::: DATA SUPPLIED

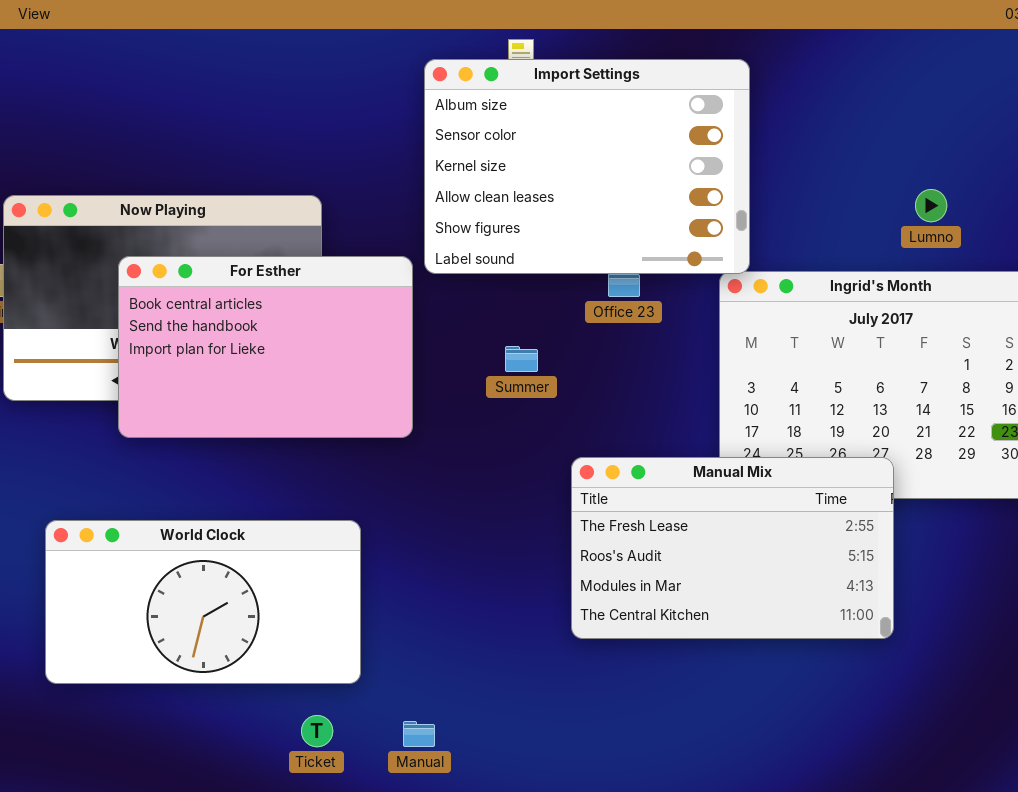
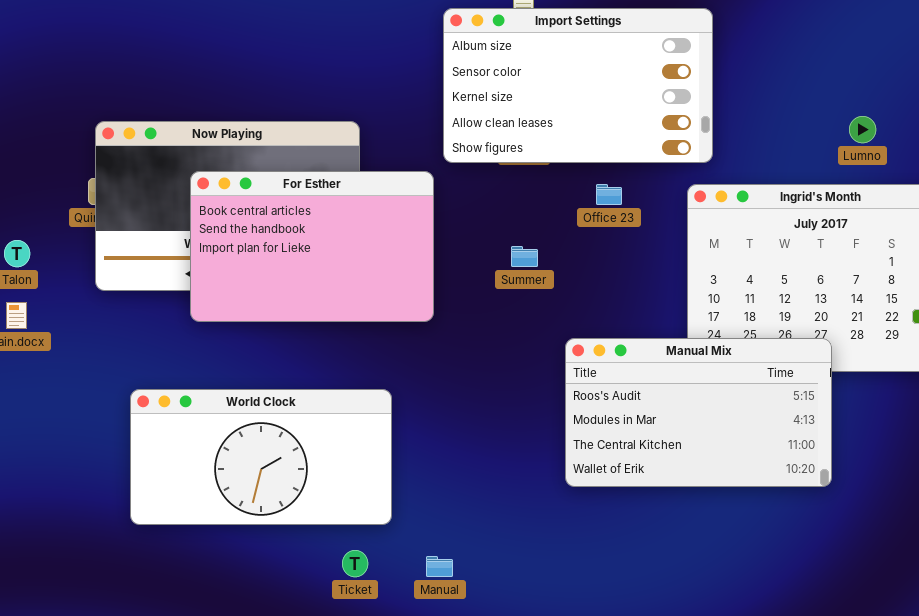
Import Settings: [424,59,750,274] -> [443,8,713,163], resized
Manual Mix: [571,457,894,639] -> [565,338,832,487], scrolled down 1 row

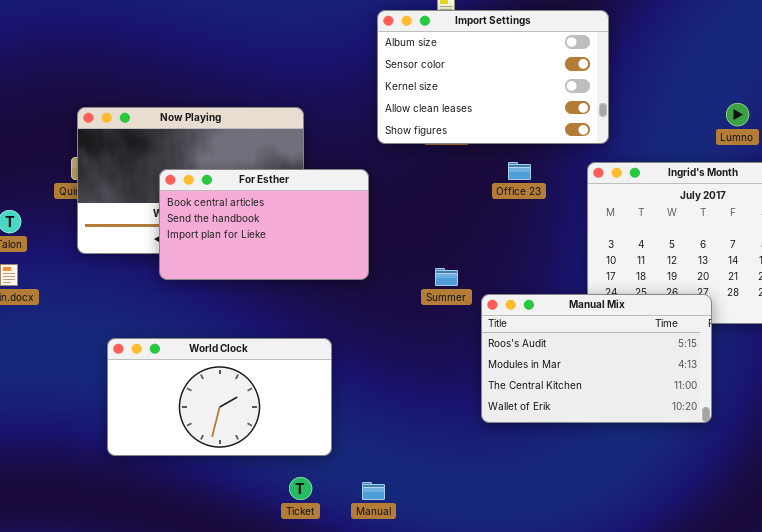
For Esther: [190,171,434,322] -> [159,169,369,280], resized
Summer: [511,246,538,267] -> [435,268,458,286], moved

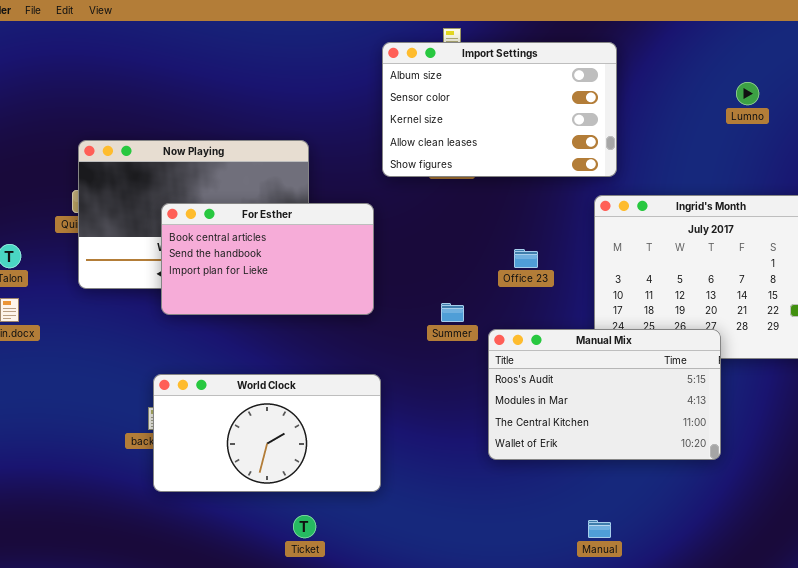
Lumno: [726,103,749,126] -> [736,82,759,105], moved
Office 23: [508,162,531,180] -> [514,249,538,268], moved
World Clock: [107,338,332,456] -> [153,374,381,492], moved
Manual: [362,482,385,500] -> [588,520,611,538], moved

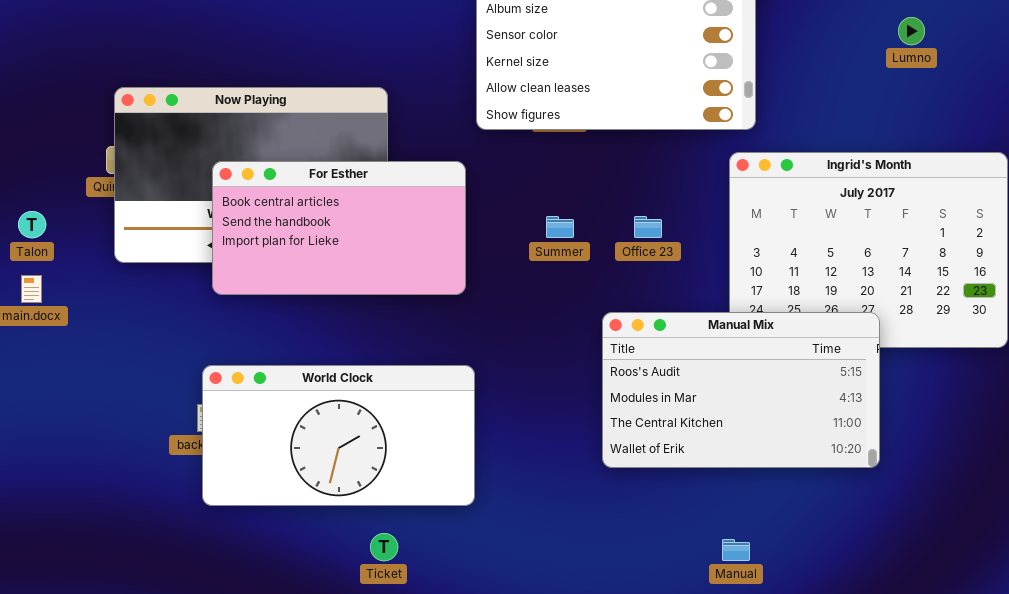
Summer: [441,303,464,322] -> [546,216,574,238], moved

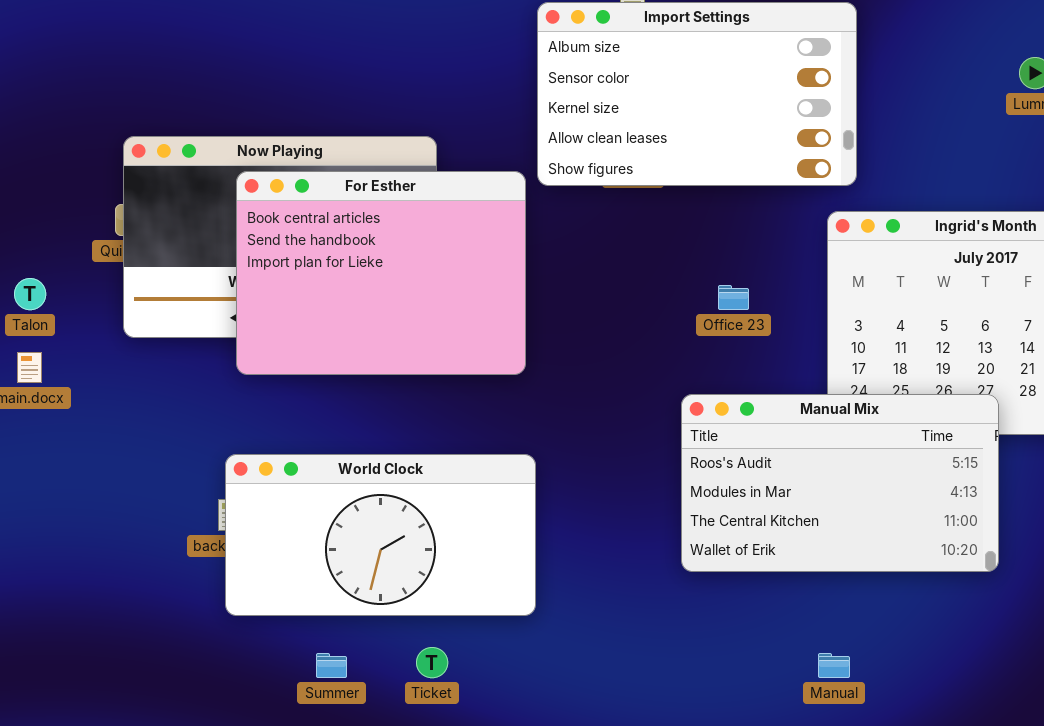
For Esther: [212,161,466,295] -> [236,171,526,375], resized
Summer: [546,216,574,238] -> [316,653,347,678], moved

::::::

ACTION ITEM = Check each line of the records for "Manual" and copy the ones that contain it.

ANSWER SECTION =
Manual Mix: [571,457,894,639] -> [565,338,832,487], scrolled down 1 row
Manual: [362,482,385,500] -> [588,520,611,538], moved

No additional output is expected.